(INFORMATION GIVEN)

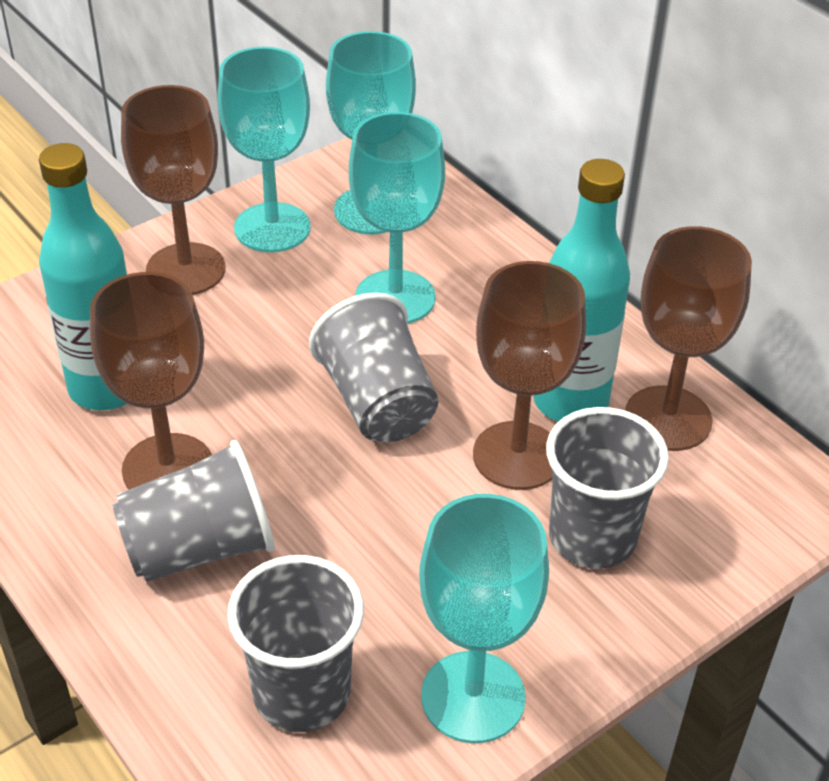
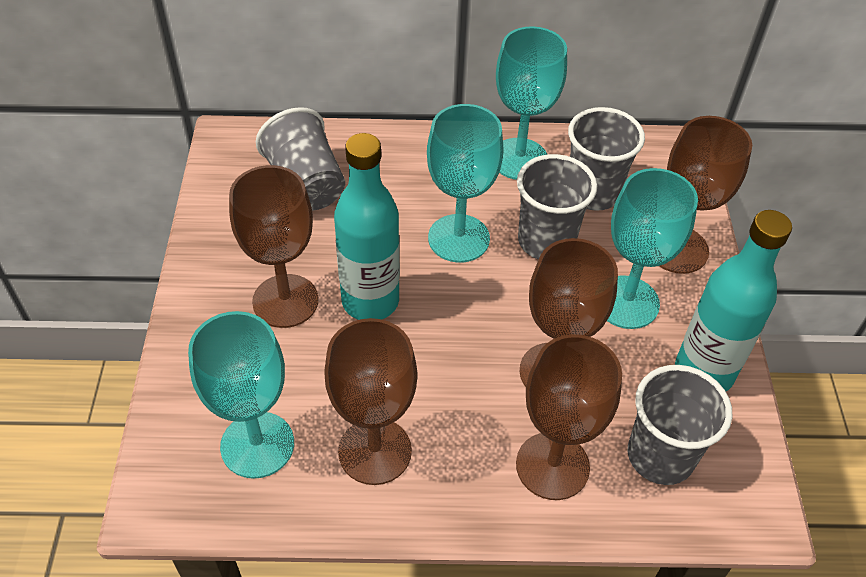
brown goblet: 4 -> 5

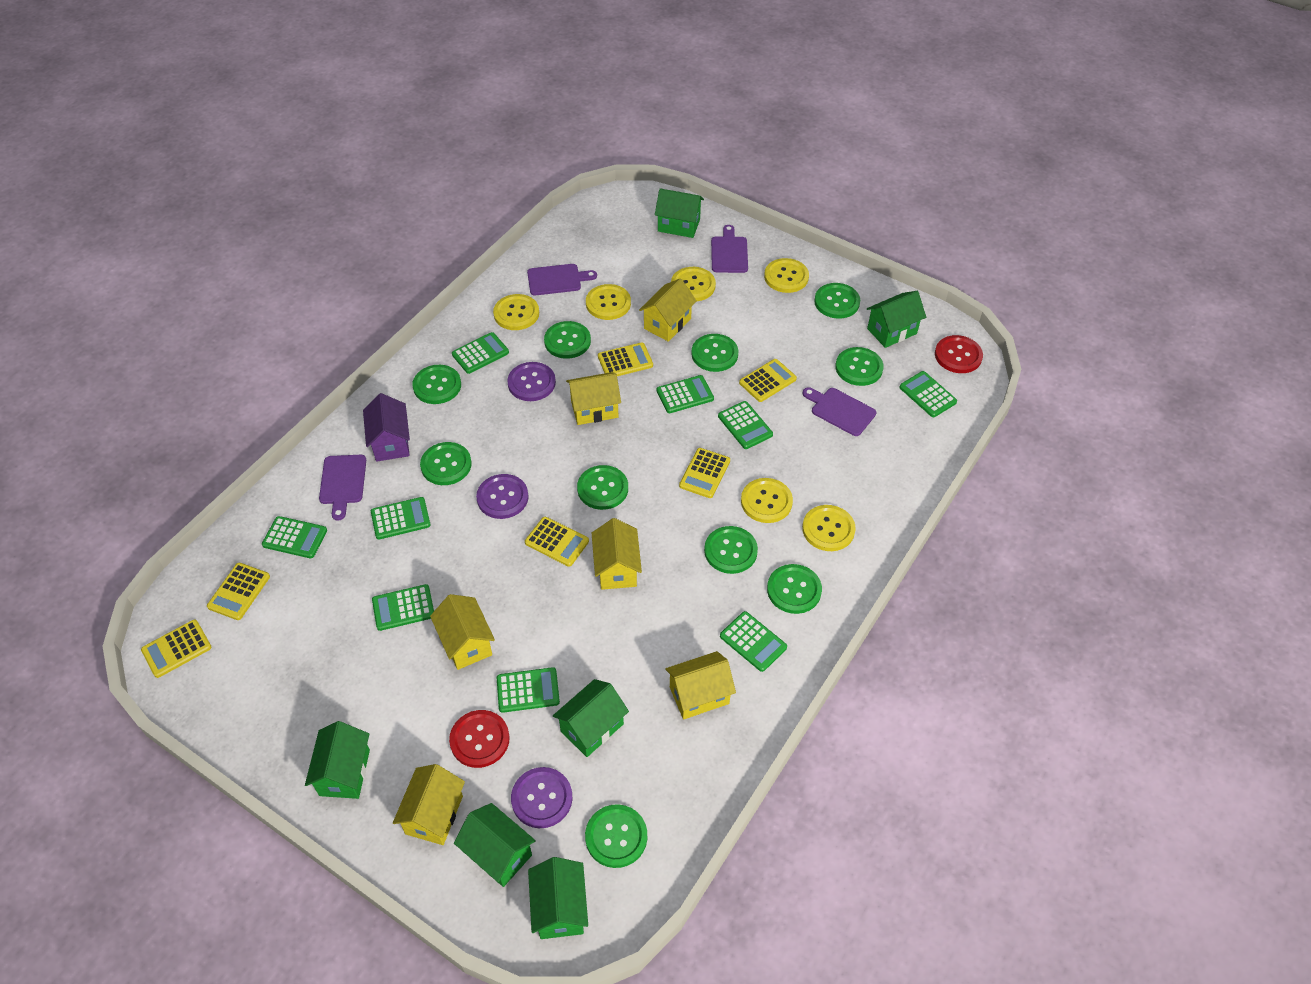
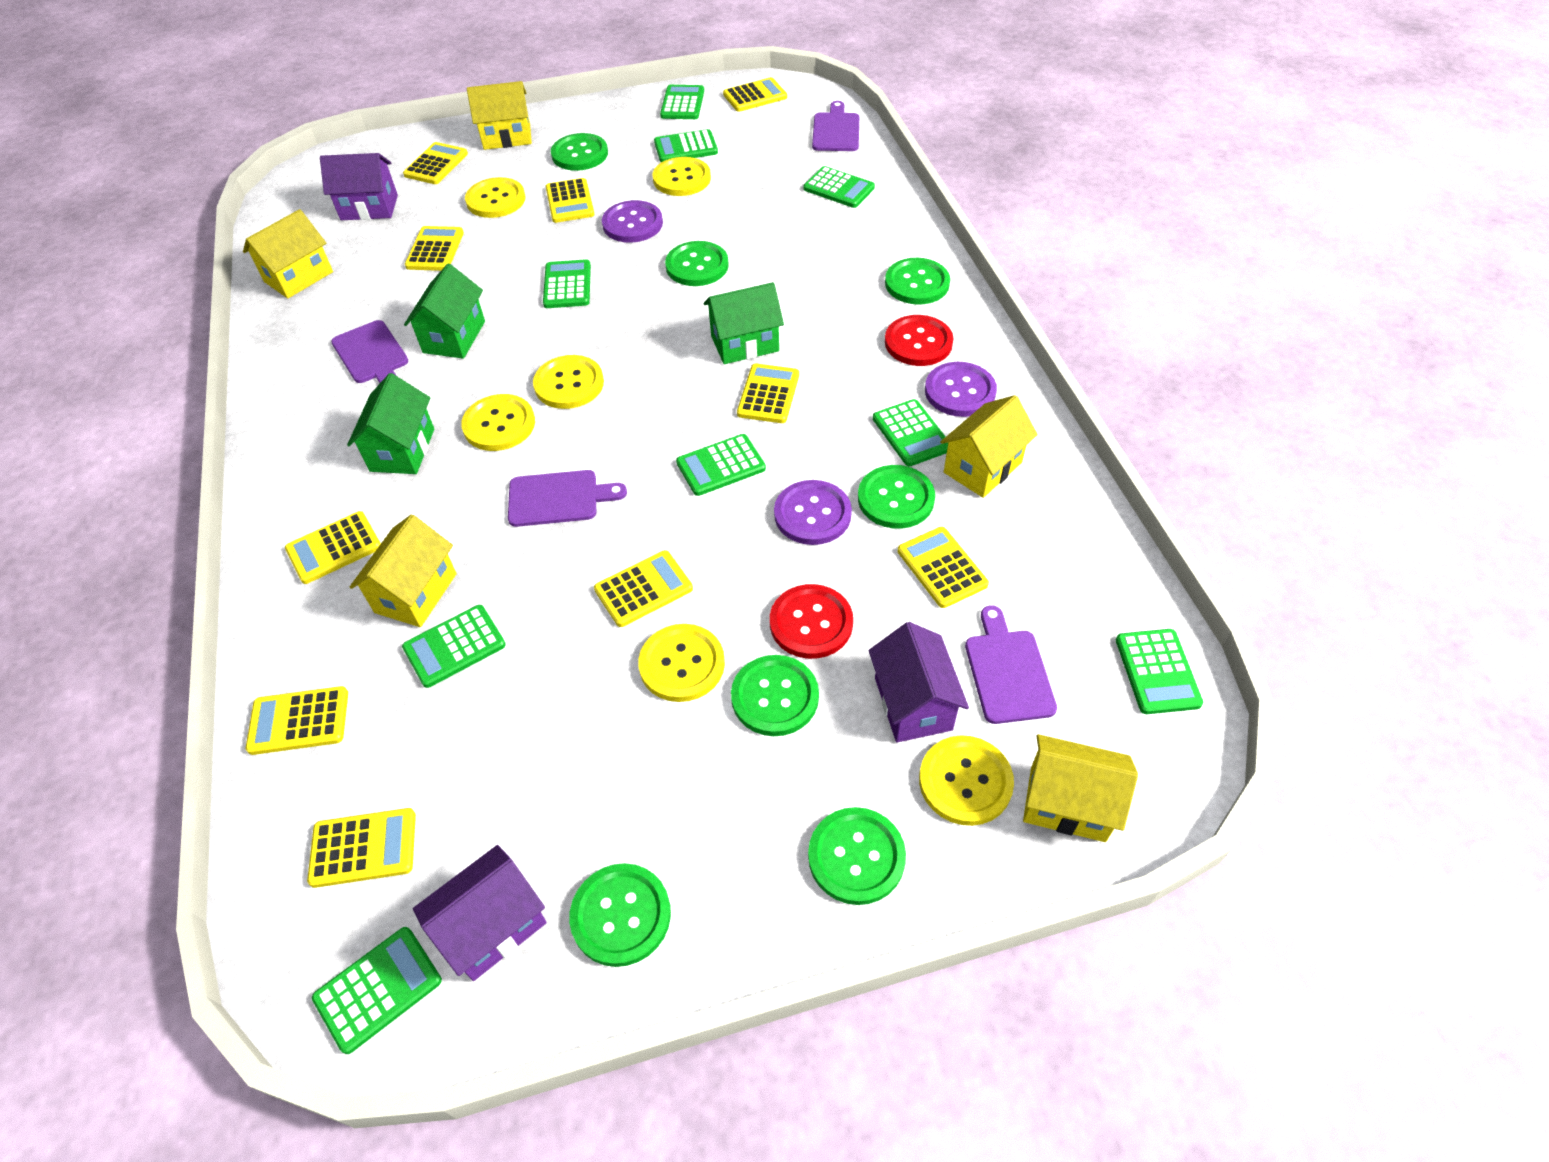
green button: 10 -> 7
green house: 6 -> 3
purple house: 1 -> 3
yellow calculator: 6 -> 10
yellow house: 6 -> 5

(End INFORMATION GIVEN)

**WORK TASK:**
Word for word, retype all of the data above, but include no pictures.

**RESPONSE TO THE EXERCISE:**
brown goblet: 4 -> 5

green button: 10 -> 7
green house: 6 -> 3
purple house: 1 -> 3
yellow calculator: 6 -> 10
yellow house: 6 -> 5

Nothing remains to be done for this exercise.